**Work instruction**. In how many lines of the data does the word "moved" appear? Give the number by itself.

^^^^^^^^

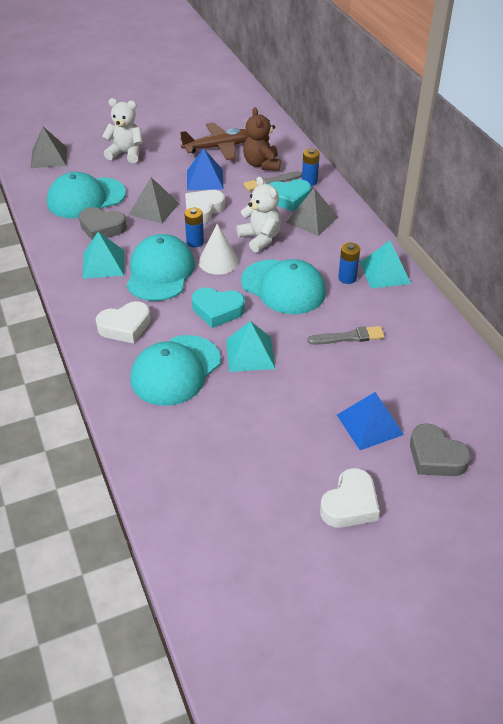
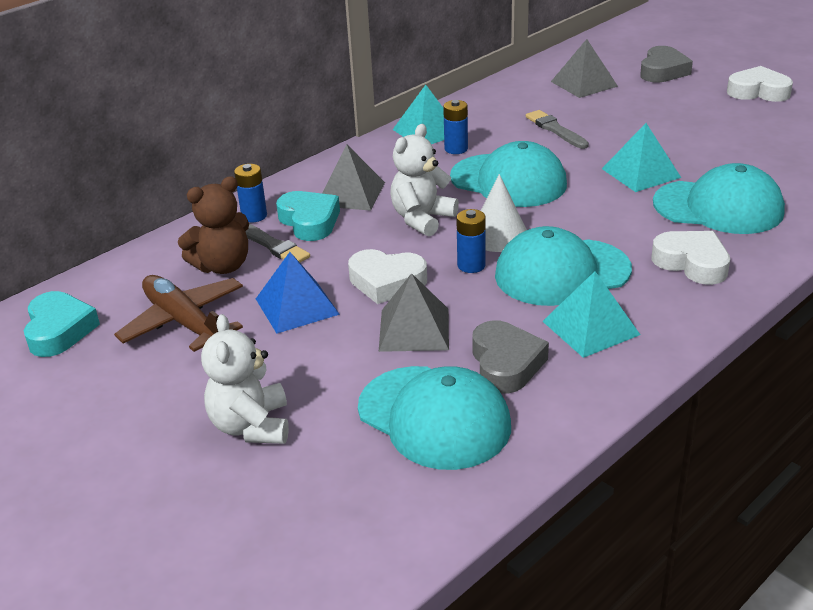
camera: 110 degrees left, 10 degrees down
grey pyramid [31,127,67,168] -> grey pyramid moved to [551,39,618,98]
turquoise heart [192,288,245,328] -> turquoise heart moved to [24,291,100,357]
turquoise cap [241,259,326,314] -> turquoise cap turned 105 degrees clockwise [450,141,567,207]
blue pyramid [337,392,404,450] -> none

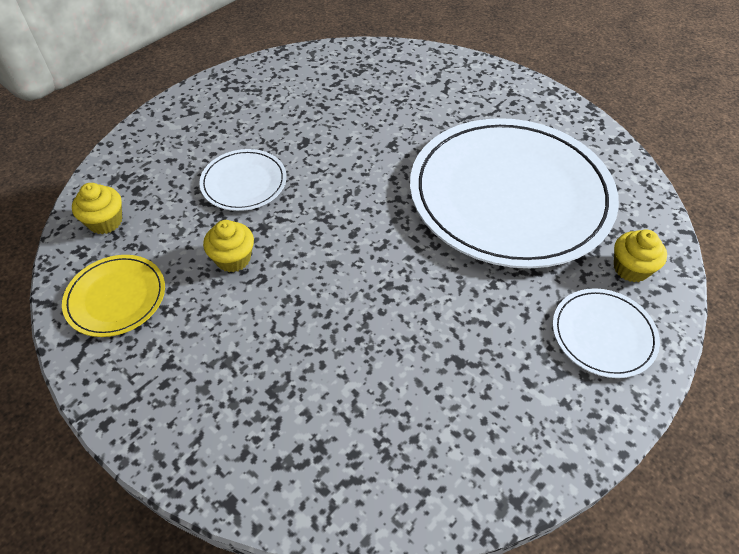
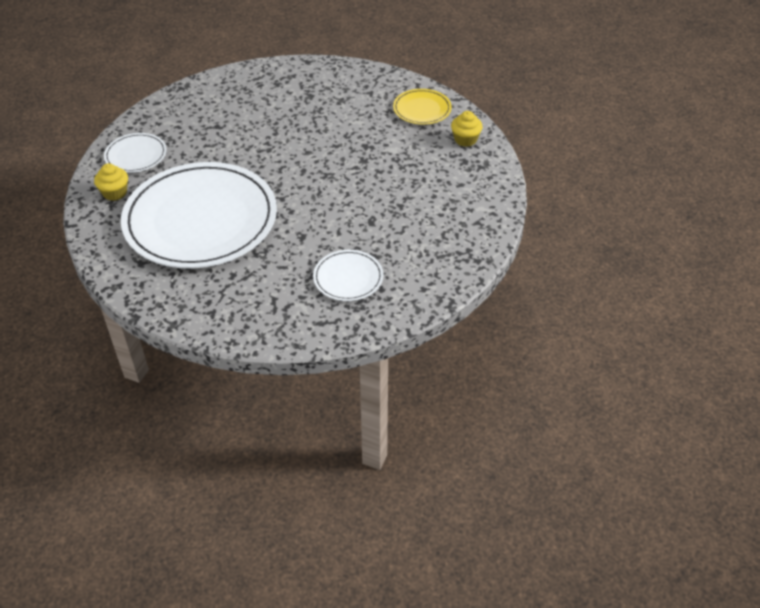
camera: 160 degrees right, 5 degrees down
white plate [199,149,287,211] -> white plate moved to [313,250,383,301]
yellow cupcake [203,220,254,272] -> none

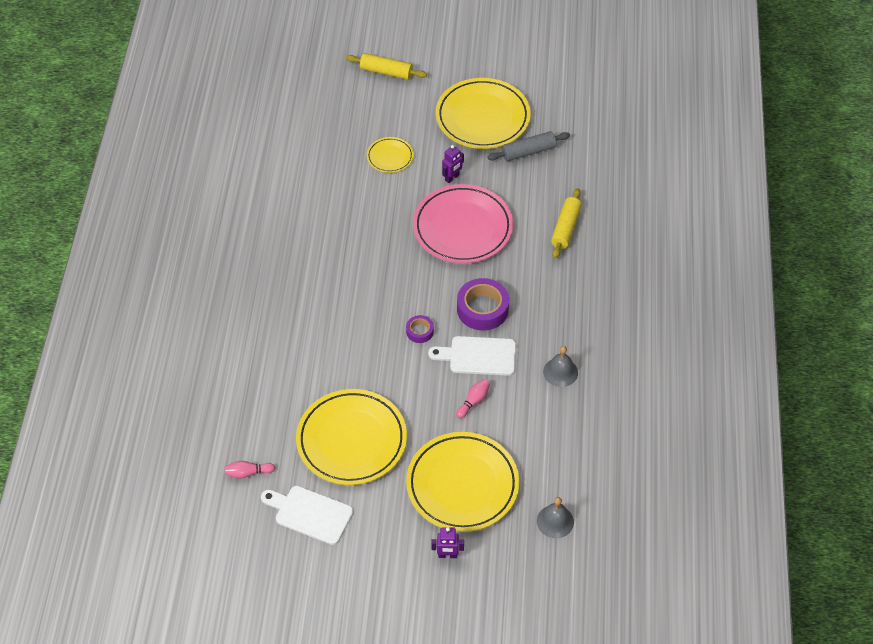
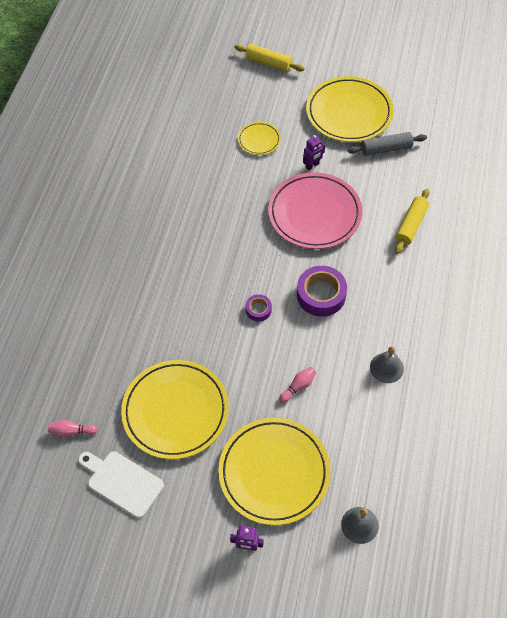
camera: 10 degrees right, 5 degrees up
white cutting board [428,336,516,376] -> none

^^^^^^^^

**Task solution**. 3